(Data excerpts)
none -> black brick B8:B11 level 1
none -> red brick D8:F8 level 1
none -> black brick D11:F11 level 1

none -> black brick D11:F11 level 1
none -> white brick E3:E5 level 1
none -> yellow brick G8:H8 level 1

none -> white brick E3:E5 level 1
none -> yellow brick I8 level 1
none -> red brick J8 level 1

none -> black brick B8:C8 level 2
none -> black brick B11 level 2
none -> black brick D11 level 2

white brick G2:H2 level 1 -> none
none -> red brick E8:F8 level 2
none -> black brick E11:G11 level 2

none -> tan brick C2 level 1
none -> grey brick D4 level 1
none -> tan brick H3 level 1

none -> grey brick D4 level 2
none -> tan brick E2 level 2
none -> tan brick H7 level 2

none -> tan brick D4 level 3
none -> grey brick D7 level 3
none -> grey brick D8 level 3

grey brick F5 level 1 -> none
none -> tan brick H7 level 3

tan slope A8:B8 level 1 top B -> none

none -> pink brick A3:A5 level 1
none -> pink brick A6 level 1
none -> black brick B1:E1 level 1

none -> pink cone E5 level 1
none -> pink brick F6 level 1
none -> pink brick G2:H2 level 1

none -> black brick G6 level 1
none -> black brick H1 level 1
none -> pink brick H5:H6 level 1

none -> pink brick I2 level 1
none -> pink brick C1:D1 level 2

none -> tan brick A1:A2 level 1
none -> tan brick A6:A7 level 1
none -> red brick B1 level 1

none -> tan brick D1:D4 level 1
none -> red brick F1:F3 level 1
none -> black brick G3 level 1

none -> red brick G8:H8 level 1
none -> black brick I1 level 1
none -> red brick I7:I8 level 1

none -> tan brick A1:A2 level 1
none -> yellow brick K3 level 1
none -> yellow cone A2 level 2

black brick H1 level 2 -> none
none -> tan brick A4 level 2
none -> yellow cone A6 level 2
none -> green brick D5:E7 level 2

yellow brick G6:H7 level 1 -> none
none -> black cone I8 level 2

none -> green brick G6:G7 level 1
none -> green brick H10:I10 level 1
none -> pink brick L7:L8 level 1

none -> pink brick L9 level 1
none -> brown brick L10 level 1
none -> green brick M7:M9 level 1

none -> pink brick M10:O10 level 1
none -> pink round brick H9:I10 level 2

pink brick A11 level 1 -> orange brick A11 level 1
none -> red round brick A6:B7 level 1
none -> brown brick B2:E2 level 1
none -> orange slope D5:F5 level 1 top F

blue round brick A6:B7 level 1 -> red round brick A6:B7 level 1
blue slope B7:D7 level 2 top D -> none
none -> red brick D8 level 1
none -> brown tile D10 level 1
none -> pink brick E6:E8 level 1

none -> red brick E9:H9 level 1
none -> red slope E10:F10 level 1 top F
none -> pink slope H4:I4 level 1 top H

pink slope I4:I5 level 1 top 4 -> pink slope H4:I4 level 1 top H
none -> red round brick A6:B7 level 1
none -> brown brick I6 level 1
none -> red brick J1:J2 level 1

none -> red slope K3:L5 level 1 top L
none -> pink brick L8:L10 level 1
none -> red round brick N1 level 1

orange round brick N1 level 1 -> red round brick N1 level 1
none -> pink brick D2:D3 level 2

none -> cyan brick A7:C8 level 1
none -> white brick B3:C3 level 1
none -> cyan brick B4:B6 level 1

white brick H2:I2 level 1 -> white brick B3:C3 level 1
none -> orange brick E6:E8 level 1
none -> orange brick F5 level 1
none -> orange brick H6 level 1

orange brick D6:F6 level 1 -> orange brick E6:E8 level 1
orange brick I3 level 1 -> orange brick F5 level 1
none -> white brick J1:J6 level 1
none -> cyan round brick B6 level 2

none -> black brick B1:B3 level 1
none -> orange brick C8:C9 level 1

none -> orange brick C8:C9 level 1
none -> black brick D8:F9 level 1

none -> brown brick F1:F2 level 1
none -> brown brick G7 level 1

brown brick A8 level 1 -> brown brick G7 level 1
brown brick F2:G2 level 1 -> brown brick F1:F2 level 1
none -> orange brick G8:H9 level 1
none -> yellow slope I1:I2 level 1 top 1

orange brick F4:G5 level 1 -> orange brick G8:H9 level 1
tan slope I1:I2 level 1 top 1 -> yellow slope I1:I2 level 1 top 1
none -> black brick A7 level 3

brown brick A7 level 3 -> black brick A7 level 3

**Problem statement:**
Print out all of the data above word for word.

**Final answer:**
none -> black brick B8:B11 level 1
none -> red brick D8:F8 level 1
none -> black brick D11:F11 level 1

none -> black brick D11:F11 level 1
none -> white brick E3:E5 level 1
none -> yellow brick G8:H8 level 1

none -> white brick E3:E5 level 1
none -> yellow brick I8 level 1
none -> red brick J8 level 1

none -> black brick B8:C8 level 2
none -> black brick B11 level 2
none -> black brick D11 level 2

white brick G2:H2 level 1 -> none
none -> red brick E8:F8 level 2
none -> black brick E11:G11 level 2

none -> tan brick C2 level 1
none -> grey brick D4 level 1
none -> tan brick H3 level 1

none -> grey brick D4 level 2
none -> tan brick E2 level 2
none -> tan brick H7 level 2

none -> tan brick D4 level 3
none -> grey brick D7 level 3
none -> grey brick D8 level 3

grey brick F5 level 1 -> none
none -> tan brick H7 level 3

tan slope A8:B8 level 1 top B -> none

none -> pink brick A3:A5 level 1
none -> pink brick A6 level 1
none -> black brick B1:E1 level 1

none -> pink cone E5 level 1
none -> pink brick F6 level 1
none -> pink brick G2:H2 level 1

none -> black brick G6 level 1
none -> black brick H1 level 1
none -> pink brick H5:H6 level 1

none -> pink brick I2 level 1
none -> pink brick C1:D1 level 2

none -> tan brick A1:A2 level 1
none -> tan brick A6:A7 level 1
none -> red brick B1 level 1

none -> tan brick D1:D4 level 1
none -> red brick F1:F3 level 1
none -> black brick G3 level 1

none -> red brick G8:H8 level 1
none -> black brick I1 level 1
none -> red brick I7:I8 level 1

none -> tan brick A1:A2 level 1
none -> yellow brick K3 level 1
none -> yellow cone A2 level 2

black brick H1 level 2 -> none
none -> tan brick A4 level 2
none -> yellow cone A6 level 2
none -> green brick D5:E7 level 2

yellow brick G6:H7 level 1 -> none
none -> black cone I8 level 2

none -> green brick G6:G7 level 1
none -> green brick H10:I10 level 1
none -> pink brick L7:L8 level 1

none -> pink brick L9 level 1
none -> brown brick L10 level 1
none -> green brick M7:M9 level 1

none -> pink brick M10:O10 level 1
none -> pink round brick H9:I10 level 2

pink brick A11 level 1 -> orange brick A11 level 1
none -> red round brick A6:B7 level 1
none -> brown brick B2:E2 level 1
none -> orange slope D5:F5 level 1 top F

blue round brick A6:B7 level 1 -> red round brick A6:B7 level 1
blue slope B7:D7 level 2 top D -> none
none -> red brick D8 level 1
none -> brown tile D10 level 1
none -> pink brick E6:E8 level 1

none -> red brick E9:H9 level 1
none -> red slope E10:F10 level 1 top F
none -> pink slope H4:I4 level 1 top H

pink slope I4:I5 level 1 top 4 -> pink slope H4:I4 level 1 top H
none -> red round brick A6:B7 level 1
none -> brown brick I6 level 1
none -> red brick J1:J2 level 1

none -> red slope K3:L5 level 1 top L
none -> pink brick L8:L10 level 1
none -> red round brick N1 level 1

orange round brick N1 level 1 -> red round brick N1 level 1
none -> pink brick D2:D3 level 2

none -> cyan brick A7:C8 level 1
none -> white brick B3:C3 level 1
none -> cyan brick B4:B6 level 1

white brick H2:I2 level 1 -> white brick B3:C3 level 1
none -> orange brick E6:E8 level 1
none -> orange brick F5 level 1
none -> orange brick H6 level 1

orange brick D6:F6 level 1 -> orange brick E6:E8 level 1
orange brick I3 level 1 -> orange brick F5 level 1
none -> white brick J1:J6 level 1
none -> cyan round brick B6 level 2

none -> black brick B1:B3 level 1
none -> orange brick C8:C9 level 1

none -> orange brick C8:C9 level 1
none -> black brick D8:F9 level 1

none -> brown brick F1:F2 level 1
none -> brown brick G7 level 1

brown brick A8 level 1 -> brown brick G7 level 1
brown brick F2:G2 level 1 -> brown brick F1:F2 level 1
none -> orange brick G8:H9 level 1
none -> yellow slope I1:I2 level 1 top 1

orange brick F4:G5 level 1 -> orange brick G8:H9 level 1
tan slope I1:I2 level 1 top 1 -> yellow slope I1:I2 level 1 top 1
none -> black brick A7 level 3

brown brick A7 level 3 -> black brick A7 level 3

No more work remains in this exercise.